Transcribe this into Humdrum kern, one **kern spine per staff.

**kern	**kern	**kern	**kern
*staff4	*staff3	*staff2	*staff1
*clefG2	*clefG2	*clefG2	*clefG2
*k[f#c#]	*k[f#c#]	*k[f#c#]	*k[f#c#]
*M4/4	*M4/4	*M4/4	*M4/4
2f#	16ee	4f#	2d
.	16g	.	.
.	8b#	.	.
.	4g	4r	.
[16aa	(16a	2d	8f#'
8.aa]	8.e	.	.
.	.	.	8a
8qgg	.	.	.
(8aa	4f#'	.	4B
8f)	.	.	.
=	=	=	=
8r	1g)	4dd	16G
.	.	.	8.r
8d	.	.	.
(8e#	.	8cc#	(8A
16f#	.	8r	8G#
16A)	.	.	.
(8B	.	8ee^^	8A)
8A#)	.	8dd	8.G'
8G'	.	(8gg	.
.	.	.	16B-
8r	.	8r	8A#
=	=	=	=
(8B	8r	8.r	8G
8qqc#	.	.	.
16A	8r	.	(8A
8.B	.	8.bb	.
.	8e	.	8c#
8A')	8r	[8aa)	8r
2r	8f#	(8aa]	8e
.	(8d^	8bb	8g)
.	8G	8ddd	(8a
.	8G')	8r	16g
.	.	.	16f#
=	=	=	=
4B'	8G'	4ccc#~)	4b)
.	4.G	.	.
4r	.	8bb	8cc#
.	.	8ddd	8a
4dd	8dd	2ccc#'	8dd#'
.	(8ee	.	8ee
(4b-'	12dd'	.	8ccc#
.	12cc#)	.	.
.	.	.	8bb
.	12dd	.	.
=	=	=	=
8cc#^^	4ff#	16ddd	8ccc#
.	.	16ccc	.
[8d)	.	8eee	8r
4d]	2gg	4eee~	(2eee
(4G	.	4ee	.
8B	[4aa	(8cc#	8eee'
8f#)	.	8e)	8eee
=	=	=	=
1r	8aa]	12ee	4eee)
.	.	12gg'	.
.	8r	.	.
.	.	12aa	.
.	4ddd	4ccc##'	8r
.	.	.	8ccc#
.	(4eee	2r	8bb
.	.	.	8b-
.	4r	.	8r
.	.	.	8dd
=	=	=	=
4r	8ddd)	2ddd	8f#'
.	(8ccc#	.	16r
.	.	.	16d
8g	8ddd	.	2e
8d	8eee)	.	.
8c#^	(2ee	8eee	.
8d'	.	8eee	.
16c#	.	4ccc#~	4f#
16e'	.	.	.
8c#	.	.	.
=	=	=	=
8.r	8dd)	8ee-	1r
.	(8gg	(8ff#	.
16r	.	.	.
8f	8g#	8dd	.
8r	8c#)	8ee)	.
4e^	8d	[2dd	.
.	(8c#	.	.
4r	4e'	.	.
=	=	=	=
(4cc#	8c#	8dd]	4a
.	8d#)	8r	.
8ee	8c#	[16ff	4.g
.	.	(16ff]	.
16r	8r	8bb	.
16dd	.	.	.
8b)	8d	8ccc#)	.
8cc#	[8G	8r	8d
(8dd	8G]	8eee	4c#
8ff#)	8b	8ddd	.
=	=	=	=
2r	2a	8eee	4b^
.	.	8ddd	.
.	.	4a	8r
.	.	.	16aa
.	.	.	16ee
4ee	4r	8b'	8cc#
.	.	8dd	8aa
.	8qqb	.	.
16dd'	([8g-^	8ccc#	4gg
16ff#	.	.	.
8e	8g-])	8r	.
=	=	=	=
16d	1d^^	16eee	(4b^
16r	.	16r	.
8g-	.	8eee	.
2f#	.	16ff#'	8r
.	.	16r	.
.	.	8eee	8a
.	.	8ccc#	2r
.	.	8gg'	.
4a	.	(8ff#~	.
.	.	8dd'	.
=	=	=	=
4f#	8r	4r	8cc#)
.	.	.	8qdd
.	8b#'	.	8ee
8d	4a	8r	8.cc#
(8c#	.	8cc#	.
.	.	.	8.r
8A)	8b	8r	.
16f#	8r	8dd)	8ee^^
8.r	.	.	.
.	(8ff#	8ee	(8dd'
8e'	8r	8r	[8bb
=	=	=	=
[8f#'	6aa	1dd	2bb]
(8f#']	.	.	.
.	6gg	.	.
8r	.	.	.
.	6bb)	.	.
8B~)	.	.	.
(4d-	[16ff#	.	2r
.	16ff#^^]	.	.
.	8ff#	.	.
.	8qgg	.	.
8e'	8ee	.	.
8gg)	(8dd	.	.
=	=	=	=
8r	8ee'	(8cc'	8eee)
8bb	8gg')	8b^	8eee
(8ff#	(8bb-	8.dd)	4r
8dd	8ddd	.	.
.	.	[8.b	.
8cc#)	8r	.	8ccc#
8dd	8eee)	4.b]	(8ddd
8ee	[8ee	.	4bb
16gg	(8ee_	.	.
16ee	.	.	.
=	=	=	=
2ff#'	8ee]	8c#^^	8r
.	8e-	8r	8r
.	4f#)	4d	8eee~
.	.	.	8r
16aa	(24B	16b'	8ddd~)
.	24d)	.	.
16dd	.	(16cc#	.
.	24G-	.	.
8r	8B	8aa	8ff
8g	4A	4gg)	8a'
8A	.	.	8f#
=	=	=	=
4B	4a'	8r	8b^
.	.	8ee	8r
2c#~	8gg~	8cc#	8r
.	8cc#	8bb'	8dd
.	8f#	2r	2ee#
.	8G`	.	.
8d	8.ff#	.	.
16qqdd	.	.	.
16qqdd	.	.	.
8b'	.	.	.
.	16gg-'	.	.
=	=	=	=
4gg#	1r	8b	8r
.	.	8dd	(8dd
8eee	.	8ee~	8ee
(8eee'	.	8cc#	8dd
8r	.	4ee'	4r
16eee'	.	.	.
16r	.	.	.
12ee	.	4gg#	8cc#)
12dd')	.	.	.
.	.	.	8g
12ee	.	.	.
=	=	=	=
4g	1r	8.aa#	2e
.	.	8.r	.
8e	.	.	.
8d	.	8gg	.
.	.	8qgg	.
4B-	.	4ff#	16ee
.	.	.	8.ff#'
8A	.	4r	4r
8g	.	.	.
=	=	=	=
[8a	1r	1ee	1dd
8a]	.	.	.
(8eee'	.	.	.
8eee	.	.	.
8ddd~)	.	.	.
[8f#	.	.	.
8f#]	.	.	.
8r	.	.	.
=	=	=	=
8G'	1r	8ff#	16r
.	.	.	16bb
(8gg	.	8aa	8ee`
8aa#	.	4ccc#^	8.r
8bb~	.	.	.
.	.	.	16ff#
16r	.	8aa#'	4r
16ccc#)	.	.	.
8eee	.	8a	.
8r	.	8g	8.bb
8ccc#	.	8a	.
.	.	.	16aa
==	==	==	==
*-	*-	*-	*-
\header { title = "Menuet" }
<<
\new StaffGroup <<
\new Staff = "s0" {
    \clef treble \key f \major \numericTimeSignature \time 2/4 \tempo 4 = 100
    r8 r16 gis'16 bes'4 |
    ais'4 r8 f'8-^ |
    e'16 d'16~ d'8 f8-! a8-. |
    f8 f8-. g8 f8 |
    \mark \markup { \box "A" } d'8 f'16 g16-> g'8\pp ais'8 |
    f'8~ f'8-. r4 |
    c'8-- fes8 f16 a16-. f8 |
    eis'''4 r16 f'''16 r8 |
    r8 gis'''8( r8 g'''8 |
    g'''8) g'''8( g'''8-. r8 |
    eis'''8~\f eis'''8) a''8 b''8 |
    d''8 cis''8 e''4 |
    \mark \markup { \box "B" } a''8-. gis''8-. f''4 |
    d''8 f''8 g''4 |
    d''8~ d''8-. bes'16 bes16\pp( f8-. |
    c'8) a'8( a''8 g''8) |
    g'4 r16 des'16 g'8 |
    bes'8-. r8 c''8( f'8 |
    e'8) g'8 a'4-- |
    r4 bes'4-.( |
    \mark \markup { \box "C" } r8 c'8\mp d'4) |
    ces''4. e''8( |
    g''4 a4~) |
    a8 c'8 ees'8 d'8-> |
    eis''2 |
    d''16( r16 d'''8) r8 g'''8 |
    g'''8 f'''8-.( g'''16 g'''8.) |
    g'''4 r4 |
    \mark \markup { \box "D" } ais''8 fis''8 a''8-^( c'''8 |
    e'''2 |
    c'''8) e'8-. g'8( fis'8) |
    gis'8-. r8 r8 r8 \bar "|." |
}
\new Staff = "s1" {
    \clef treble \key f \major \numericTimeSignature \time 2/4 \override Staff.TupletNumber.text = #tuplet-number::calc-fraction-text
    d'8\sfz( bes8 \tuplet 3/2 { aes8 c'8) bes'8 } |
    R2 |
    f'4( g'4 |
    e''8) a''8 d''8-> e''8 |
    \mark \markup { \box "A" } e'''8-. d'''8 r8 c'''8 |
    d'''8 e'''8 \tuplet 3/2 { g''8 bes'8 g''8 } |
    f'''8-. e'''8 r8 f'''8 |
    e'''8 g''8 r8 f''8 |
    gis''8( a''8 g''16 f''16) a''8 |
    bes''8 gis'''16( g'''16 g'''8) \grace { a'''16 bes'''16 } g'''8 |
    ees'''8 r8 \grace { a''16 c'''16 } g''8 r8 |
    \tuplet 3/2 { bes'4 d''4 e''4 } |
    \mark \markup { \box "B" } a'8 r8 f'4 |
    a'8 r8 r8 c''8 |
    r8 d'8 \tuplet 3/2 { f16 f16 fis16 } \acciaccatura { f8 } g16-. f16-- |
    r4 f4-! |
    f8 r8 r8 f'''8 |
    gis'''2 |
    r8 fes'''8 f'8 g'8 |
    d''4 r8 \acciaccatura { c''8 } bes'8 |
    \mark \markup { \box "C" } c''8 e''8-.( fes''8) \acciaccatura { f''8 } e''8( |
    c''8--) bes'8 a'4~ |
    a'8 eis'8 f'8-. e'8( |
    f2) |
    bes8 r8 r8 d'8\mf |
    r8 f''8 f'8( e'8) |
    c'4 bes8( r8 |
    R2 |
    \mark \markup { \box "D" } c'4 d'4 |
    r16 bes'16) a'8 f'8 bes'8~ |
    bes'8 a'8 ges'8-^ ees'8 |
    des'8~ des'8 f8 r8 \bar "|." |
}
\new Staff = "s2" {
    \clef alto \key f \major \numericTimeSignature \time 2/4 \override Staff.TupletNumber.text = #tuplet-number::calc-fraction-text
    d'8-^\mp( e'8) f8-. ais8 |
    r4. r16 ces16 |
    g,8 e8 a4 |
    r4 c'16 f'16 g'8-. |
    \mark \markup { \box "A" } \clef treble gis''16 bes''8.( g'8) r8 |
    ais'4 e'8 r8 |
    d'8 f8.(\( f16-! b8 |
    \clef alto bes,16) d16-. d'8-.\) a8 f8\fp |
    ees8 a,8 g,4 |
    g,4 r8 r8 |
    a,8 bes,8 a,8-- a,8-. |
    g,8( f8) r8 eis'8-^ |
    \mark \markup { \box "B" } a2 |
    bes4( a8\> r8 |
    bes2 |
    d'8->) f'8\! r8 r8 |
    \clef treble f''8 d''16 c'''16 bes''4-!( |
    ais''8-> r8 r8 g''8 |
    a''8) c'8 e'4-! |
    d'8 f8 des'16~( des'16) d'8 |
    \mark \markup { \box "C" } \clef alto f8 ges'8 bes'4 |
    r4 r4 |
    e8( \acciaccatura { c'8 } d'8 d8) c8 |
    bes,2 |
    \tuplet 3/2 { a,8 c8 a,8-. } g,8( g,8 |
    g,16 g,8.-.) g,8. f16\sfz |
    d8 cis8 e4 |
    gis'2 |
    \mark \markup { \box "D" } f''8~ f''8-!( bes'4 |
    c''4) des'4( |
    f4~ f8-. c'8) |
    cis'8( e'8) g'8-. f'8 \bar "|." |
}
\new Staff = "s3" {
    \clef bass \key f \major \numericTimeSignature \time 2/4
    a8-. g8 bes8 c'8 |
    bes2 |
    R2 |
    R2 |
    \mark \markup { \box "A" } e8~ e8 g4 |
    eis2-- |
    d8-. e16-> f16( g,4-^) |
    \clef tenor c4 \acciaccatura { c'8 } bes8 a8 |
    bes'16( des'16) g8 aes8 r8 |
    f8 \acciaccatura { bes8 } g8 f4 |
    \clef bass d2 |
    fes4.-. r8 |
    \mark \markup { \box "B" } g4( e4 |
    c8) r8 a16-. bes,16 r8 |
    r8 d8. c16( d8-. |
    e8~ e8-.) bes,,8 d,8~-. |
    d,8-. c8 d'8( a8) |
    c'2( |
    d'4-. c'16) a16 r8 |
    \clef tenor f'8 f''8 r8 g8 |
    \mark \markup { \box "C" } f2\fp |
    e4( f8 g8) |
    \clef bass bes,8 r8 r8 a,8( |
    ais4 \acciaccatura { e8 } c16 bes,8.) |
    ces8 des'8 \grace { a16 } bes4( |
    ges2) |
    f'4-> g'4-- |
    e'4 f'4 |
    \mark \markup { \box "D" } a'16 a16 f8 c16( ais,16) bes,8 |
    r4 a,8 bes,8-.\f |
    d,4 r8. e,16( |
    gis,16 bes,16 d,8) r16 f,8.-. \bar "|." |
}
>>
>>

◆ ◆ ◆ ◆ ◆

> WHAT YOU NEED TO DO
Select every line of the records that contains the string "text".

> ANSWER TO THIS EXERCISE
    \clef treble \key f \major \numericTimeSignature \time 2/4 \override Staff.TupletNumber.text = #tuplet-number::calc-fraction-text
    \clef alto \key f \major \numericTimeSignature \time 2/4 \override Staff.TupletNumber.text = #tuplet-number::calc-fraction-text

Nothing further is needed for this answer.